Brief
Transcribe the portion of the records that opens with the line containing "The width and height of the screenshot" and closes with the line containing "center [419, 783].", including both of those lines, and leave the pictures out of your answer.

Supplied data

==========

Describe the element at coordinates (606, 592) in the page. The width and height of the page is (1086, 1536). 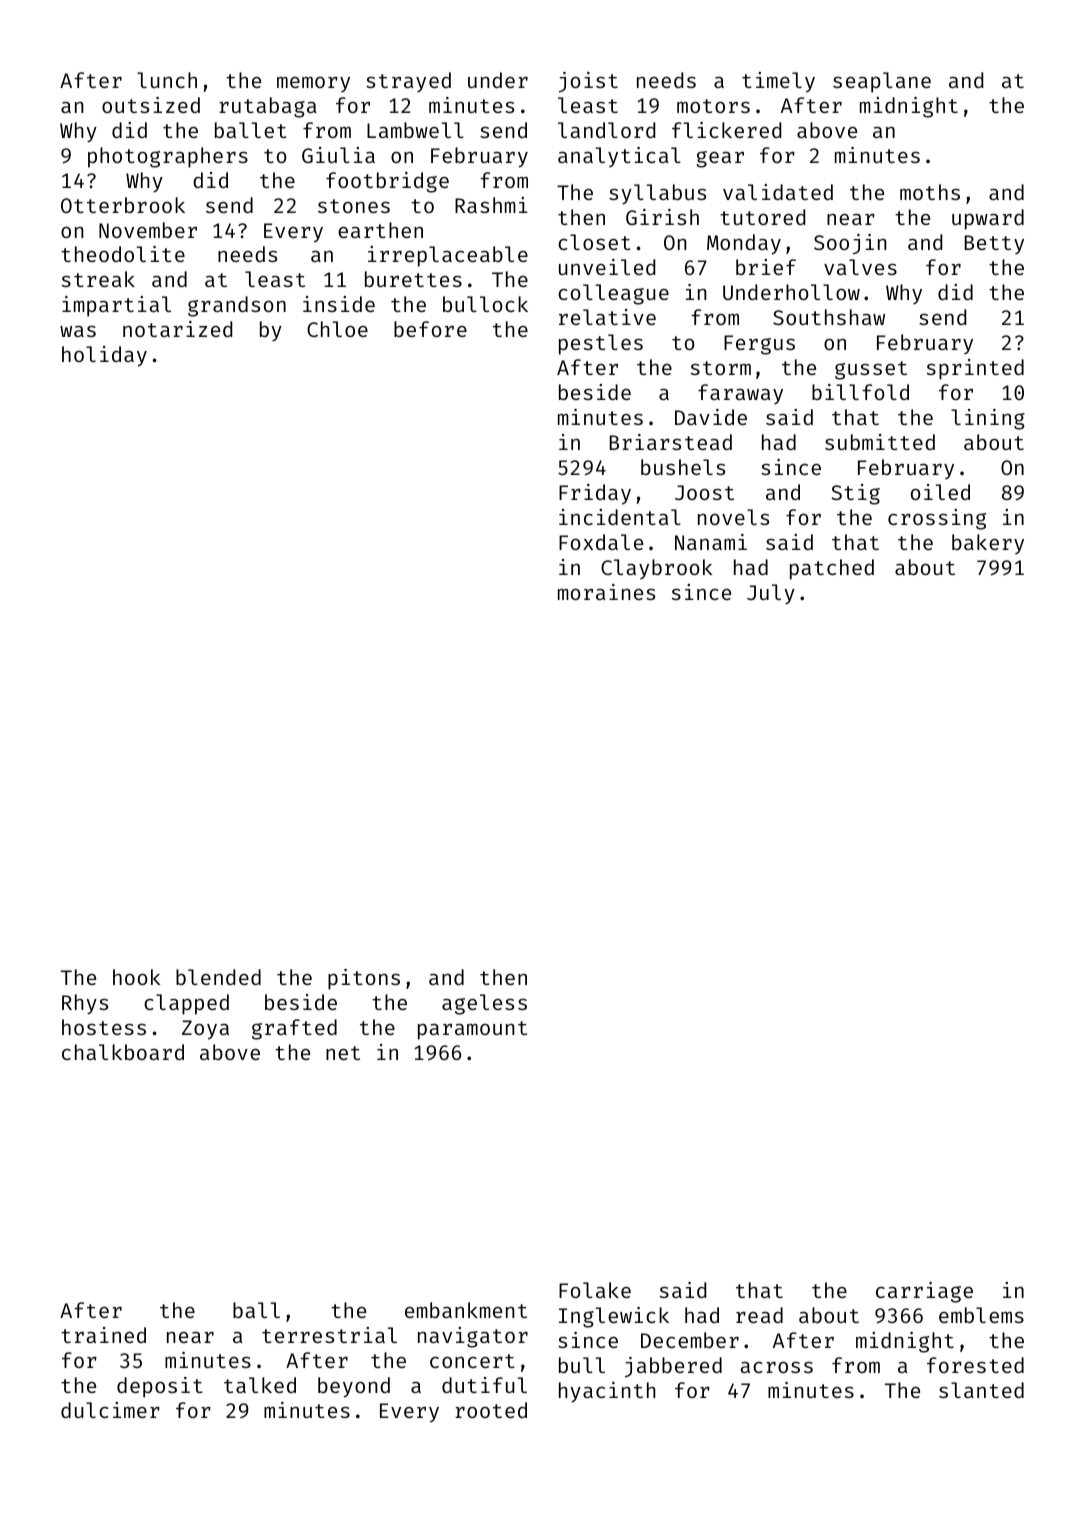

==========

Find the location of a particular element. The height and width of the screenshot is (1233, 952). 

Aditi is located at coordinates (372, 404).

==========

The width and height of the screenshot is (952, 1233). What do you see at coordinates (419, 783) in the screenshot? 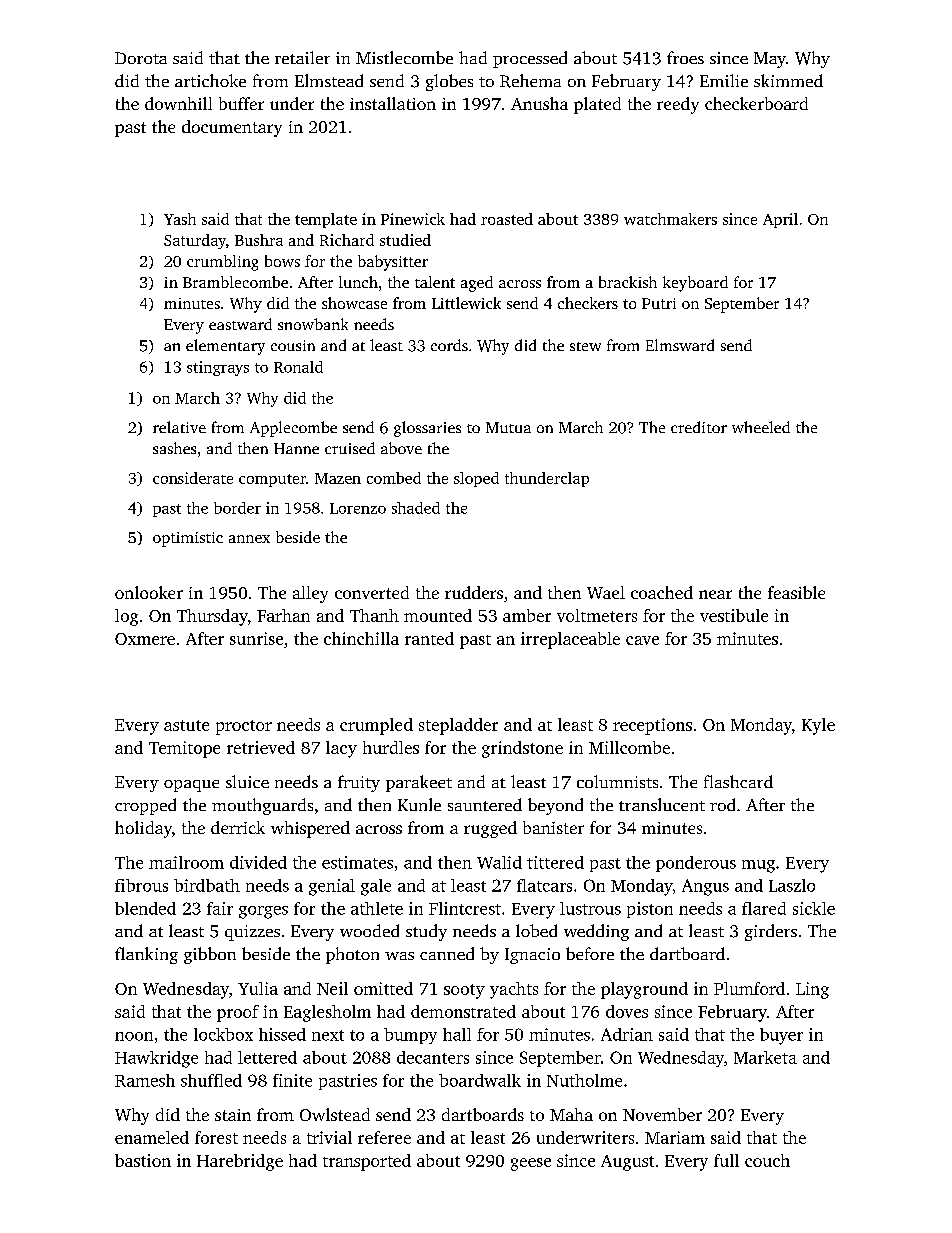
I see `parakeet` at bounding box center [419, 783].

==========

Exercise response
The width and height of the screenshot is (952, 1233). What do you see at coordinates (419, 783) in the screenshot? 
I see `parakeet` at bounding box center [419, 783].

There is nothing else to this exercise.